• TASK PROMPT:
In the entries below, which lines run from the one with "cyan brick G2:H2" through the one with "white brick G1:G3"? Repeat exactly those, both included, and no pictures.

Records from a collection
__________

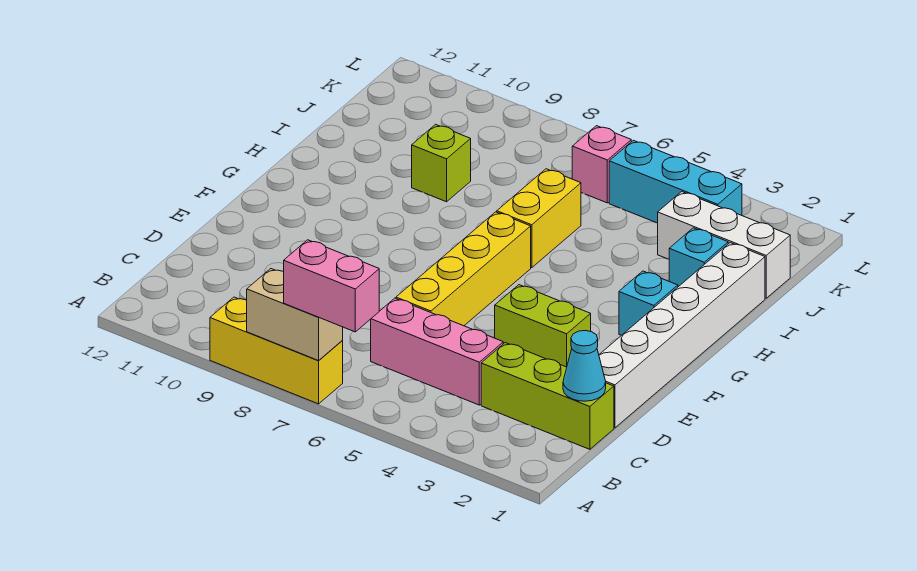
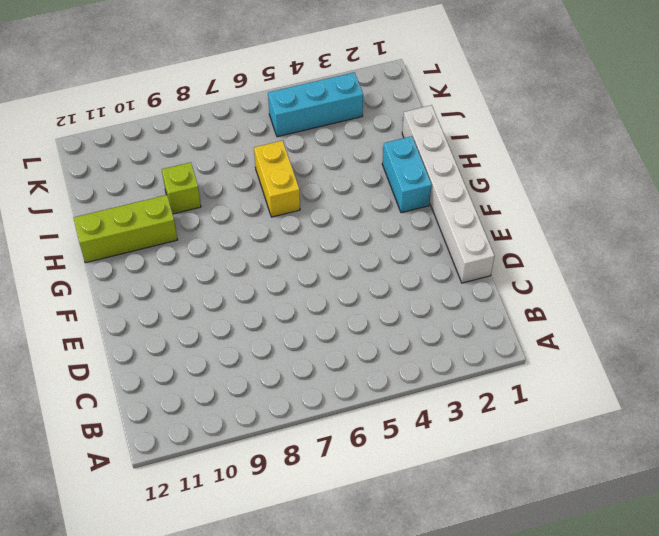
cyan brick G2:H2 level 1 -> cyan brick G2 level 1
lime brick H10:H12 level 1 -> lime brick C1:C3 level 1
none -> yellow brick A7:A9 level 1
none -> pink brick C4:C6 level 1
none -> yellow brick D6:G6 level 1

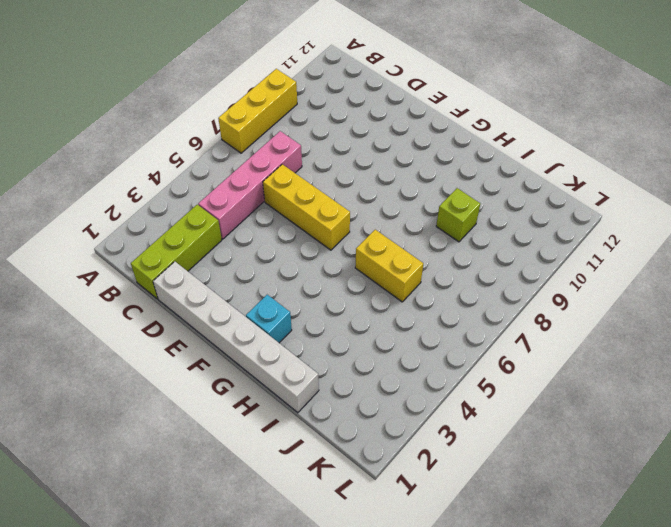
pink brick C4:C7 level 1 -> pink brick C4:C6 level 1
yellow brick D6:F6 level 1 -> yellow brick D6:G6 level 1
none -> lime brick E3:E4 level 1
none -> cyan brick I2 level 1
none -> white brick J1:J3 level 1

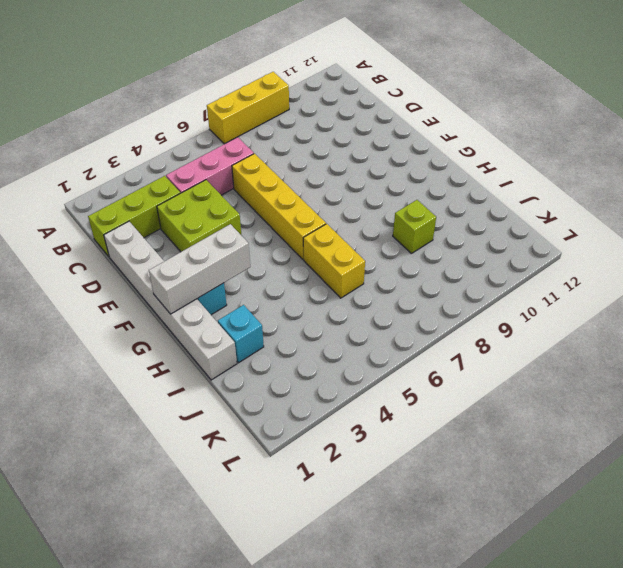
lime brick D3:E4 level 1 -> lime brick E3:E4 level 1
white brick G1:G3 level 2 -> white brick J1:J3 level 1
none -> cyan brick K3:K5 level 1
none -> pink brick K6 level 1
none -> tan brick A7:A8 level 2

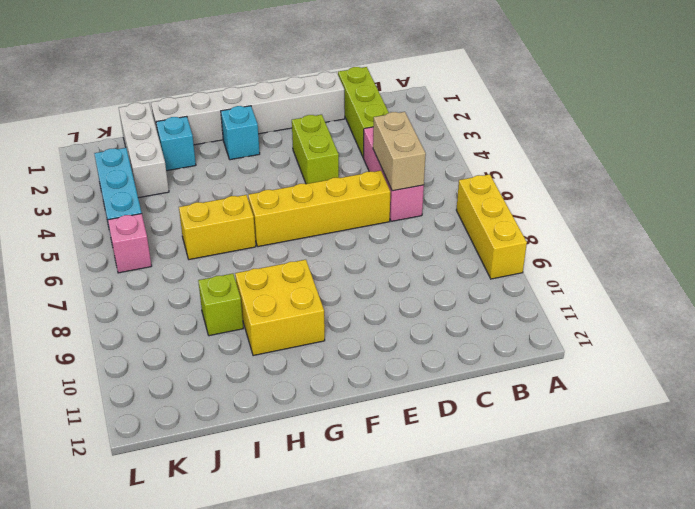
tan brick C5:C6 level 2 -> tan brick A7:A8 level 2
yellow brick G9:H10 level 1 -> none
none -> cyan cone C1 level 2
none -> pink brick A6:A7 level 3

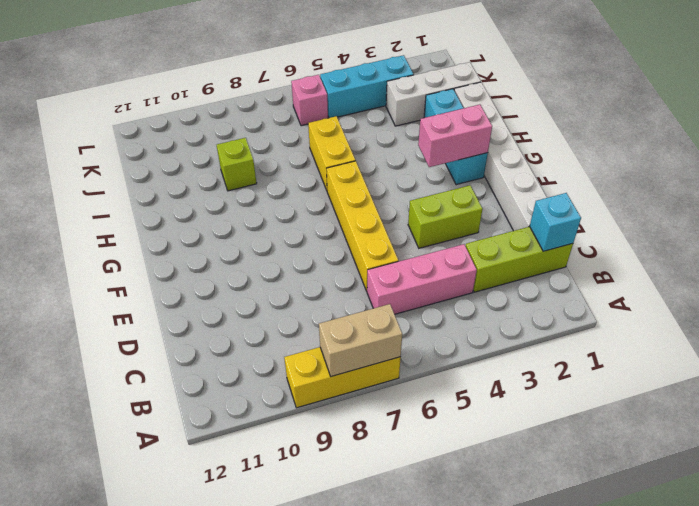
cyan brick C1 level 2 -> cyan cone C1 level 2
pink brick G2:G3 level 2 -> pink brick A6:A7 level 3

__________

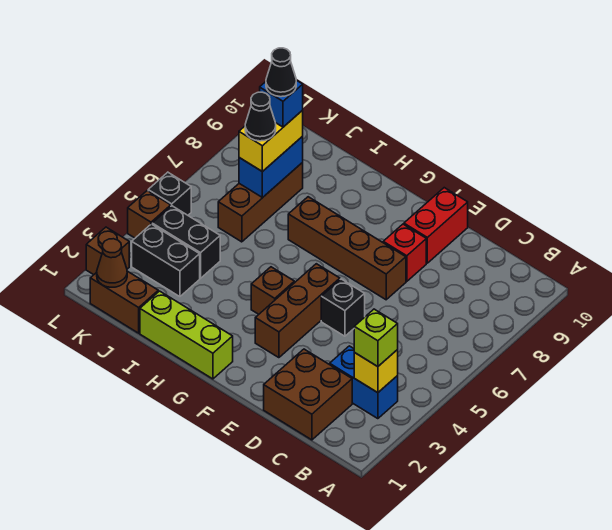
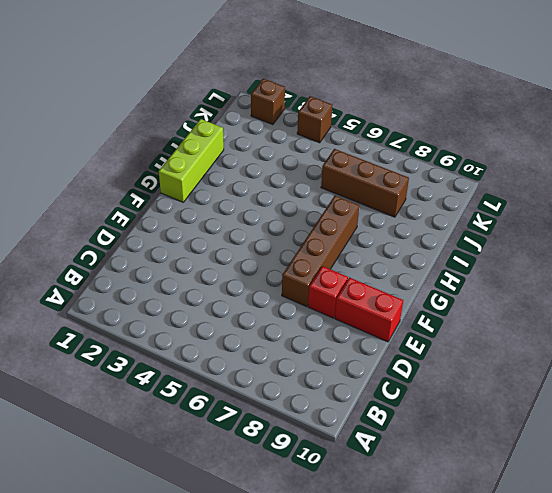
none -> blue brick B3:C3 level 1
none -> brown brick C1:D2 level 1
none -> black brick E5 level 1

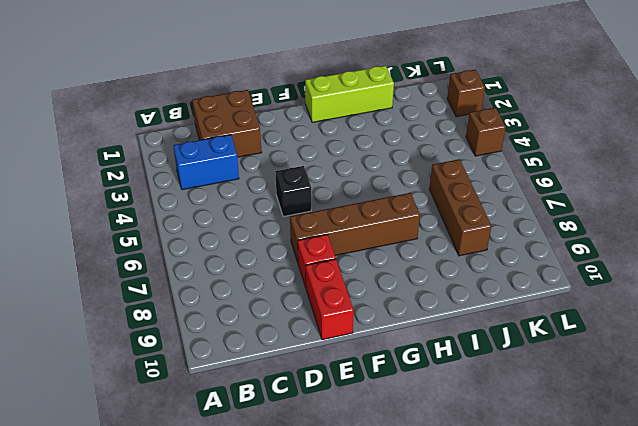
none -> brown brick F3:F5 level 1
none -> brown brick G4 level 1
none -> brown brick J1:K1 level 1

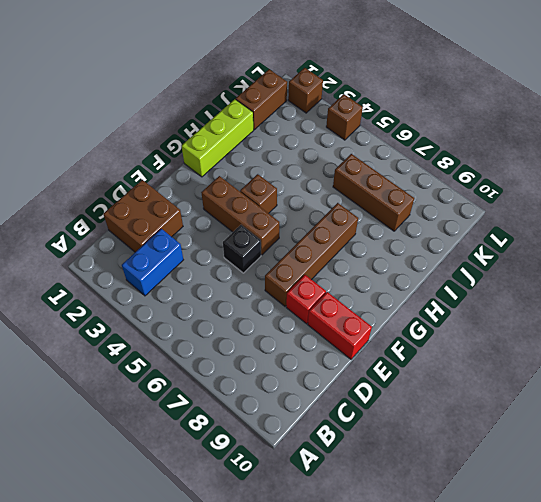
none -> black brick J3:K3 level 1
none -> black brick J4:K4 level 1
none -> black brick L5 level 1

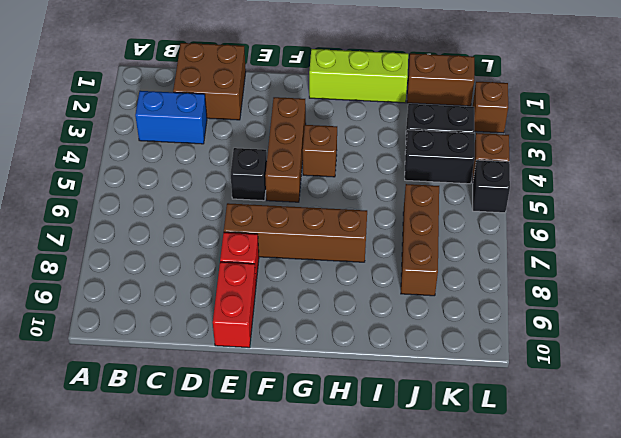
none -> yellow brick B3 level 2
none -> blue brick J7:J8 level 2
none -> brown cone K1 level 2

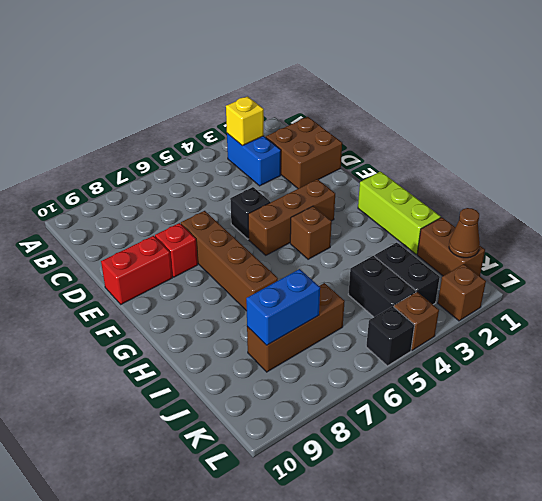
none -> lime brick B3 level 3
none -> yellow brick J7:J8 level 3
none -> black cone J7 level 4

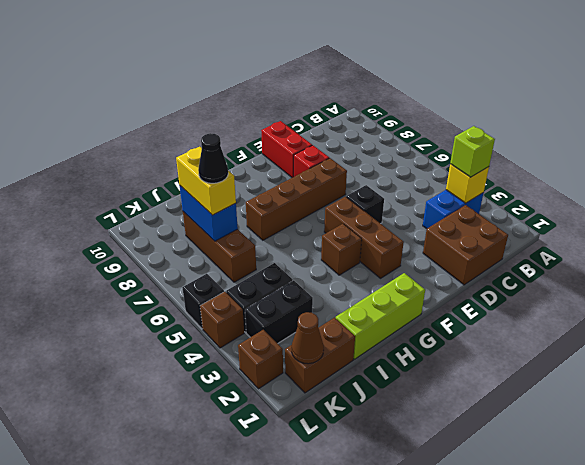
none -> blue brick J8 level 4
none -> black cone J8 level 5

__________

• REPLY:
cyan brick G2:H2 level 1 -> cyan brick G2 level 1
lime brick H10:H12 level 1 -> lime brick C1:C3 level 1
none -> yellow brick A7:A9 level 1
none -> pink brick C4:C6 level 1
none -> yellow brick D6:G6 level 1

pink brick C4:C7 level 1 -> pink brick C4:C6 level 1
yellow brick D6:F6 level 1 -> yellow brick D6:G6 level 1
none -> lime brick E3:E4 level 1
none -> cyan brick I2 level 1
none -> white brick J1:J3 level 1

lime brick D3:E4 level 1 -> lime brick E3:E4 level 1
white brick G1:G3 level 2 -> white brick J1:J3 level 1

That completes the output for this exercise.